> **Data for review**
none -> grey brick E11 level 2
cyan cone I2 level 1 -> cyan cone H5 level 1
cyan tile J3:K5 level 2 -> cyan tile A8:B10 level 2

* * *

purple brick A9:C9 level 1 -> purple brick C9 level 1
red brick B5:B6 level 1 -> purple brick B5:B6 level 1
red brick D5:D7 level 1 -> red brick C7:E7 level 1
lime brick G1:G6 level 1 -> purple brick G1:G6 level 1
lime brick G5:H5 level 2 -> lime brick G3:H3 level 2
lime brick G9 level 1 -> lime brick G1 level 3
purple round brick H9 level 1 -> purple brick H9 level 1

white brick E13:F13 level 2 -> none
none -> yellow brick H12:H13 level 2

> **Work item**
From the records above, reproduce exactly the lines from the one with "white brick E13:F13 level 2 -> none" to the one with "none -> yellow brick H12:H13 level 2", both included, and no others.

> **Answer to the problem**
white brick E13:F13 level 2 -> none
none -> yellow brick H12:H13 level 2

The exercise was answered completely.